---------- Task data ----------

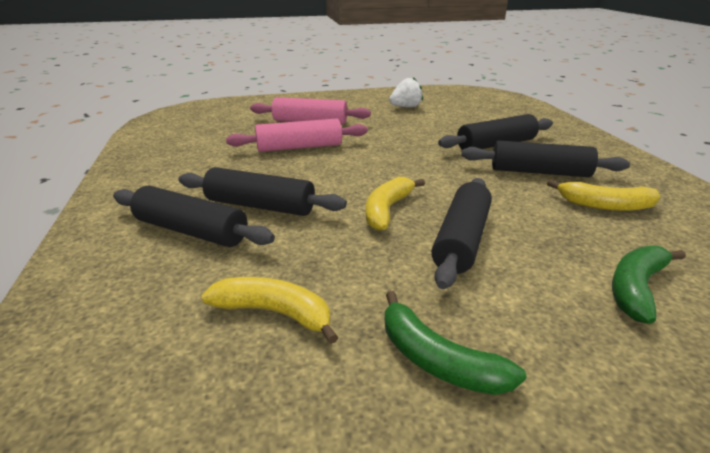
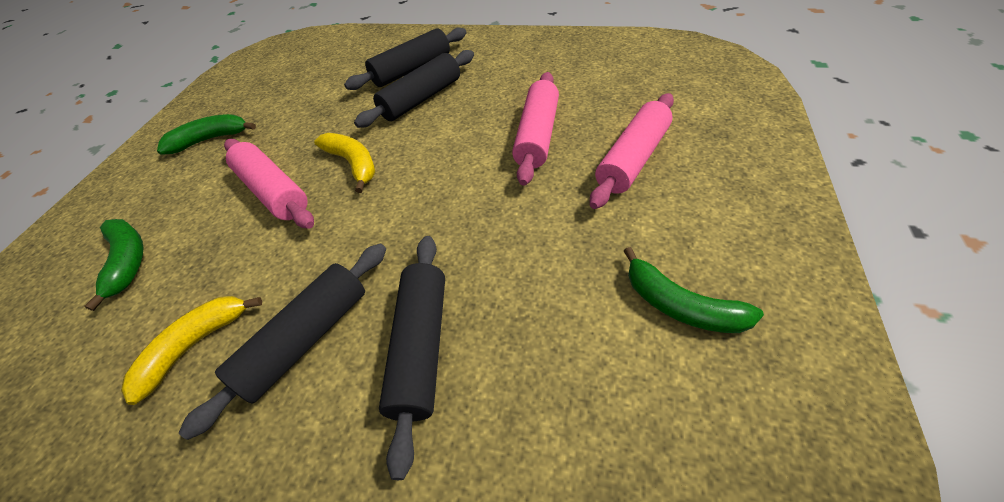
camera: 120 degrees right, 20 degrees up
yellow banana [201,277,338,344] -> none
white strawberry [389,77,423,108] -> green banana [624,247,764,333]
black rolling pin [431,178,492,289] -> pink rolling pin [224,139,314,229]

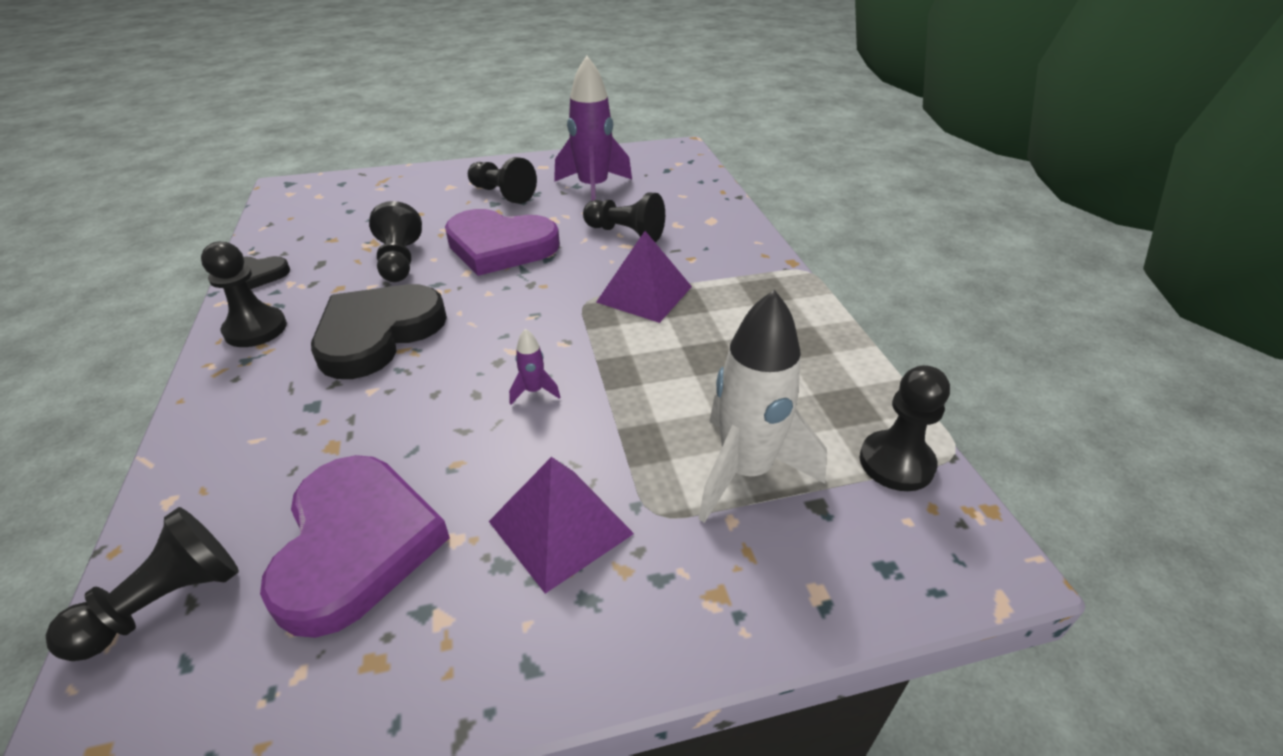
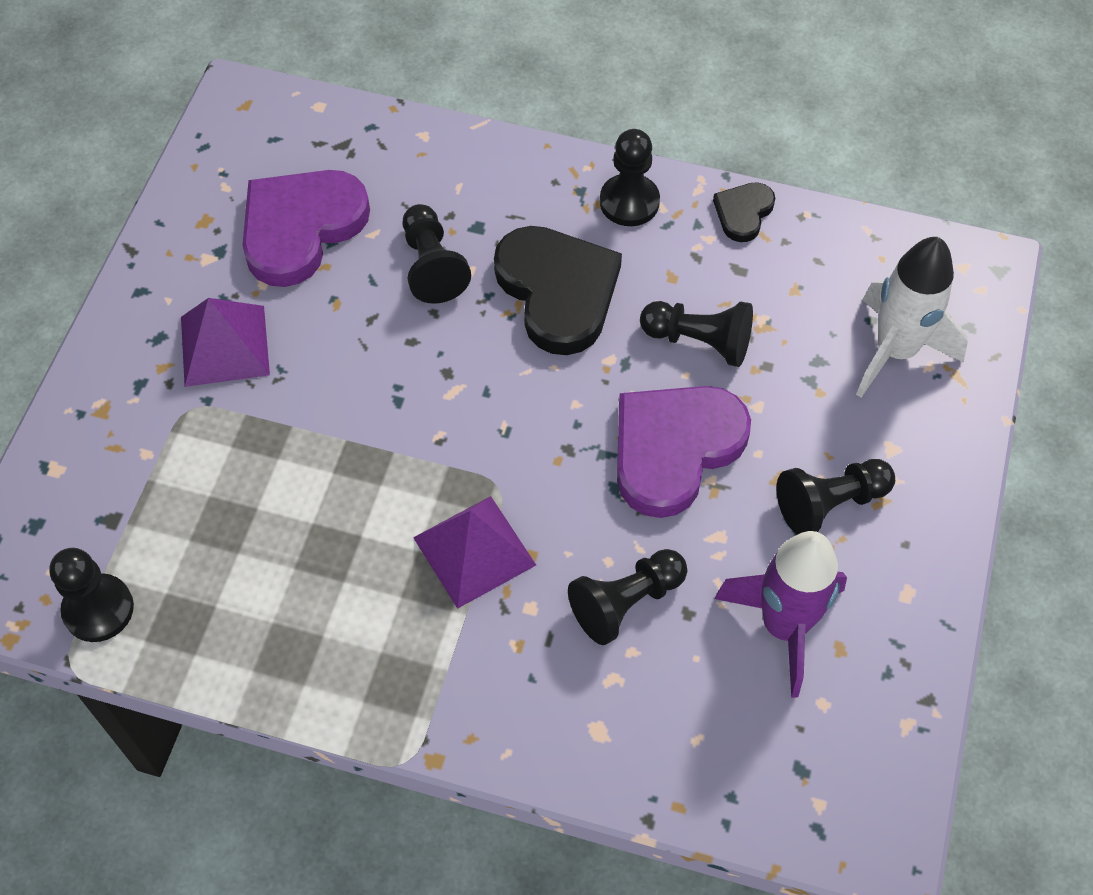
camera: 120 degrees right, 20 degrees up
black pawn [46,507,239,661] -> black pawn moved to [402,204,471,304]
purple heart [260,455,450,638] -> purple heart turned 105 degrees clockwise [242,170,370,287]
purple rocket [509,329,560,404] -> none
white rocket [698,289,827,523] -> white rocket moved to [856,237,968,398]

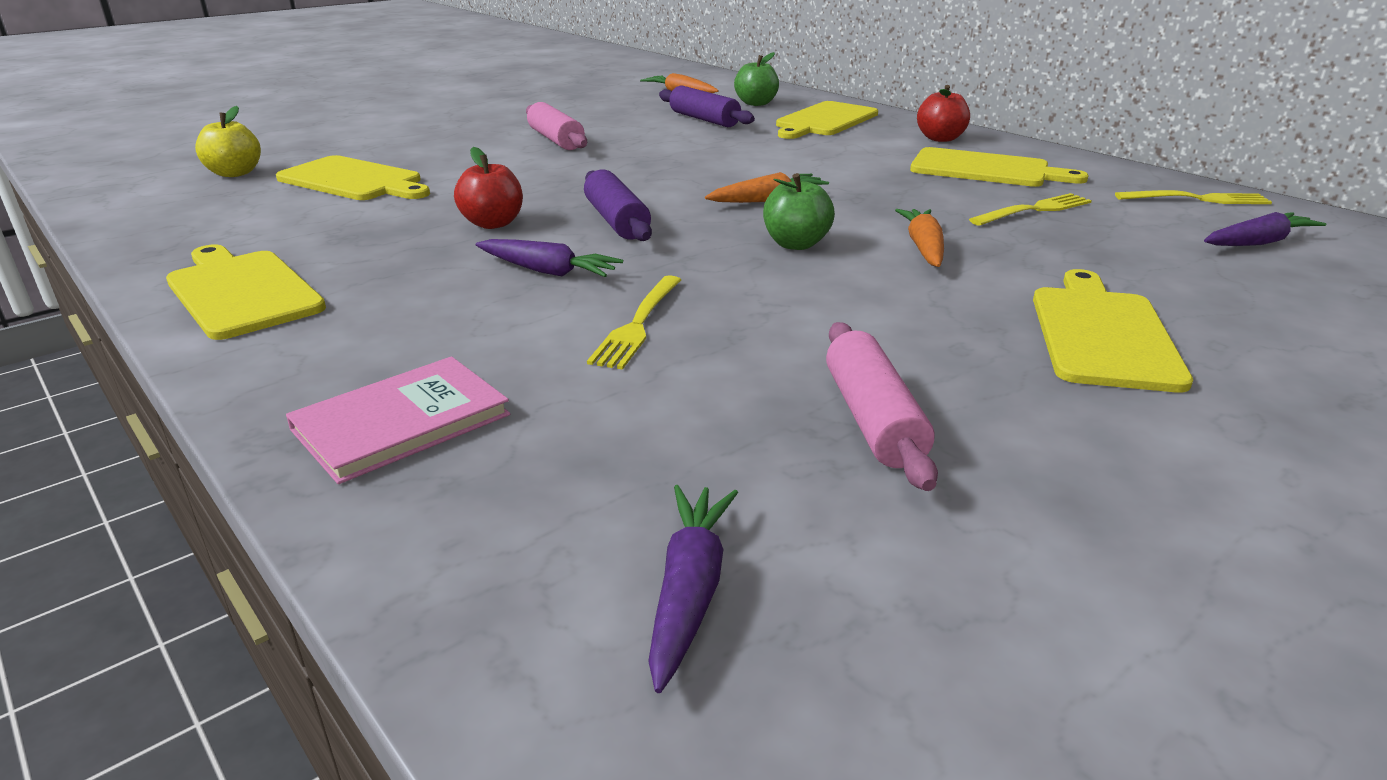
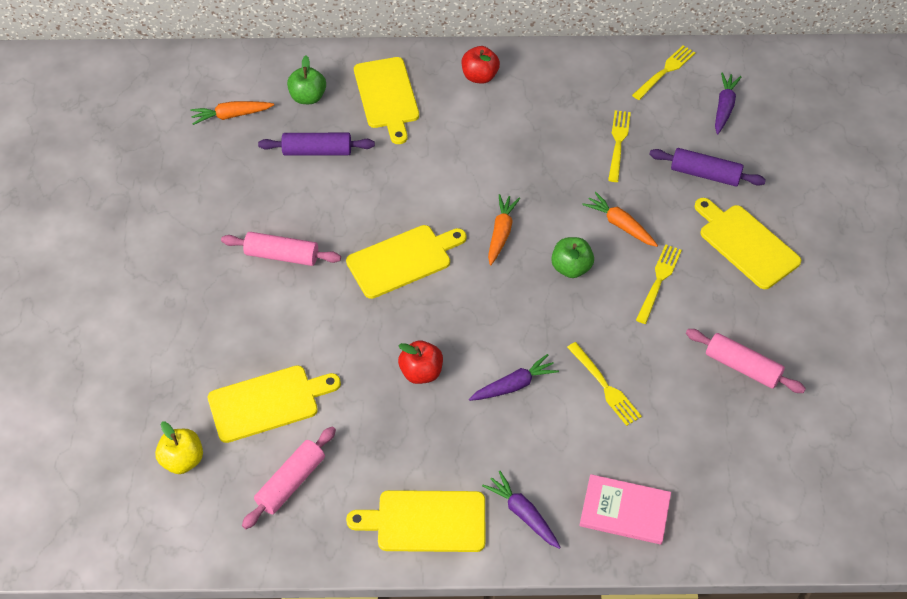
camera: 50 degrees left, 25 degrees up
pink book [286,356,510,484] -> pink book turned 75 degrees counterclockwise [579,474,671,545]
purple rolling pin [584,170,652,241] -> purple rolling pin moved to [649,148,766,186]
purple carrot [648,485,738,693] -> purple carrot moved to [482,471,561,549]
yellow cutting board [910,147,1089,187] -> yellow cutting board moved to [346,225,467,299]
none -> pink rolling pin [242,427,336,529]
none -> yellow fork [636,244,682,324]

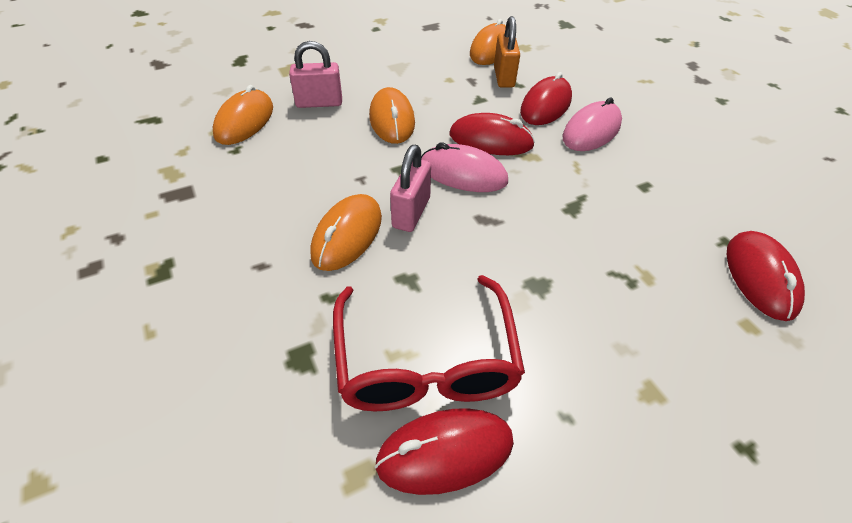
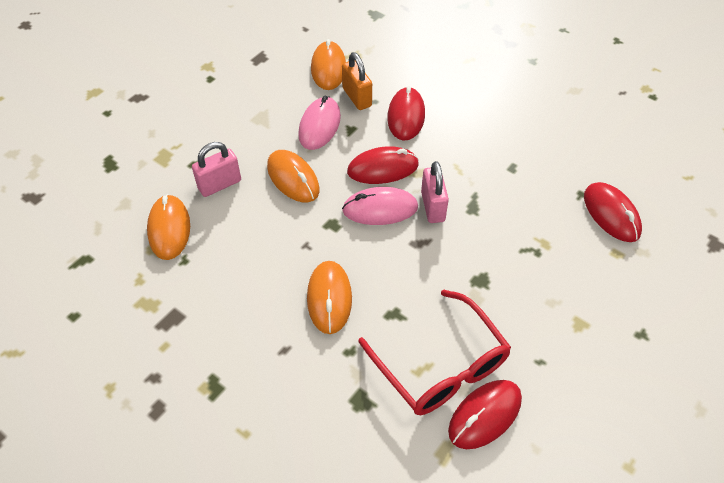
camera: 25 degrees left, 5 degrees up
pink padlock [390,145,431,232] -> pink padlock moved to [421,161,449,223]
pink mouse [562,97,622,151] -> pink mouse moved to [298,96,341,150]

----------

[Task item] Within the data above, pick out all lines holding the word "rocket".

[Written solution]
purple rocket [509,329,560,404] -> none
white rocket [698,289,827,523] -> white rocket moved to [856,237,968,398]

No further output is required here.